▶ _TASK INSTRUCTIONS_:
Your answer must be the records below, repeated exactly, with every picture left out.

•••

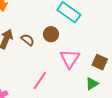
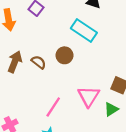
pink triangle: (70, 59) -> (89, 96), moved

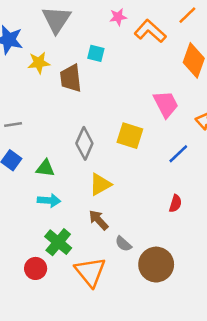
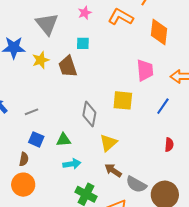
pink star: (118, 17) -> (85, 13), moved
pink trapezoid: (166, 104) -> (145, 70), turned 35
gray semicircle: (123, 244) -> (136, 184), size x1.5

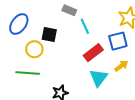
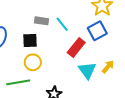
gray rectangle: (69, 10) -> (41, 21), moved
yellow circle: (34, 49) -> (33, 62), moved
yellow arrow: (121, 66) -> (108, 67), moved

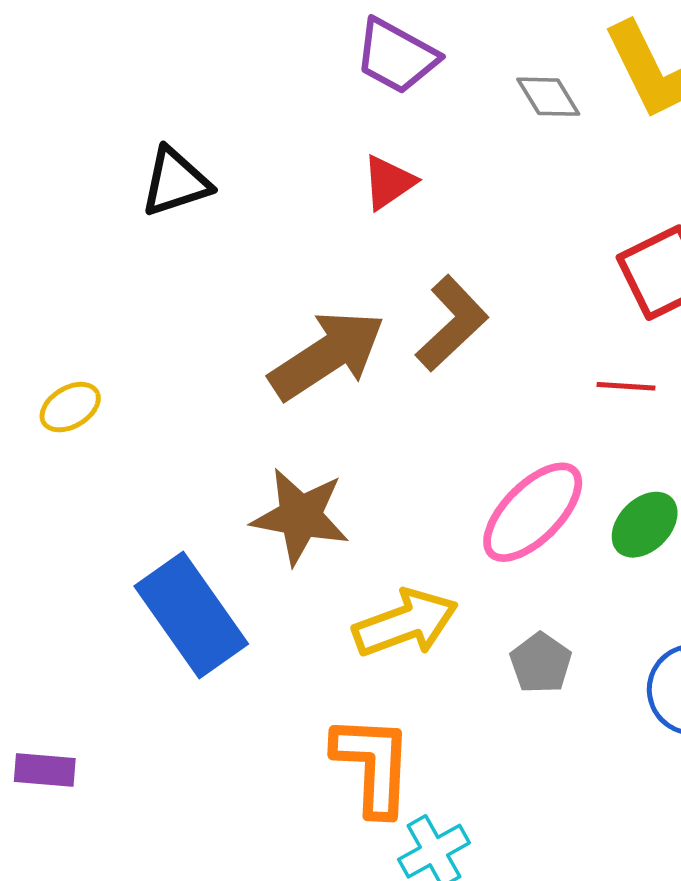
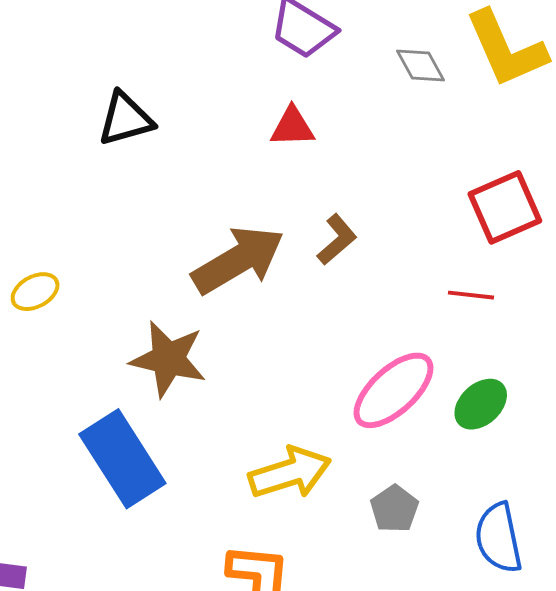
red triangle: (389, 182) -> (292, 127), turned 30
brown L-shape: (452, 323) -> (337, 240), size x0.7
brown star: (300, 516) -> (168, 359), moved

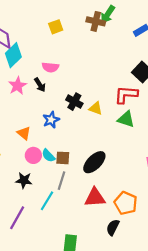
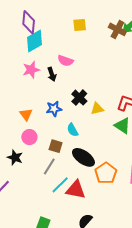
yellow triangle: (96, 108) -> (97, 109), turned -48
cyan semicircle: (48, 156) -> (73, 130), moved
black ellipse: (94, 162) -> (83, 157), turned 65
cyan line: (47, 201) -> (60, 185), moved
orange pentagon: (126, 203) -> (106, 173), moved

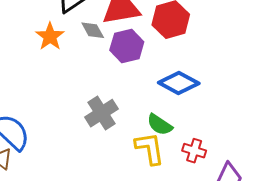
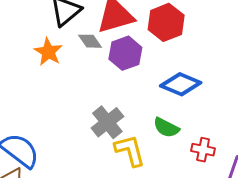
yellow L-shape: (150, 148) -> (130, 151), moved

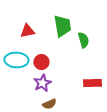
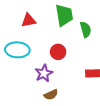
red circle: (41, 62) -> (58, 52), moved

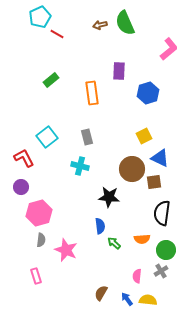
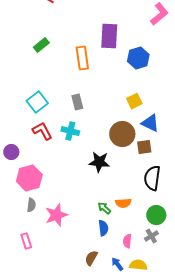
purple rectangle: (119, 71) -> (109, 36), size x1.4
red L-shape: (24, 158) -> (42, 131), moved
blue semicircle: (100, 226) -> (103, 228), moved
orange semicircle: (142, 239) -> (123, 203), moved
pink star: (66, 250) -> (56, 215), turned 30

•••

▶ _EXERCISE ANSWER_:
pink triangle: (70, 59) -> (89, 96), moved

pink star: (118, 17) -> (85, 13), moved
pink trapezoid: (166, 104) -> (145, 70), turned 35
gray semicircle: (123, 244) -> (136, 184), size x1.5

gray rectangle: (69, 10) -> (41, 21), moved
yellow circle: (34, 49) -> (33, 62), moved
yellow arrow: (121, 66) -> (108, 67), moved

red triangle: (389, 182) -> (292, 127), turned 30
brown L-shape: (452, 323) -> (337, 240), size x0.7
brown star: (300, 516) -> (168, 359), moved

yellow triangle: (96, 108) -> (97, 109), turned -48
cyan semicircle: (48, 156) -> (73, 130), moved
black ellipse: (94, 162) -> (83, 157), turned 65
cyan line: (47, 201) -> (60, 185), moved
orange pentagon: (126, 203) -> (106, 173), moved

yellow L-shape: (150, 148) -> (130, 151), moved

red circle: (41, 62) -> (58, 52), moved

purple rectangle: (119, 71) -> (109, 36), size x1.4
red L-shape: (24, 158) -> (42, 131), moved
blue semicircle: (100, 226) -> (103, 228), moved
orange semicircle: (142, 239) -> (123, 203), moved
pink star: (66, 250) -> (56, 215), turned 30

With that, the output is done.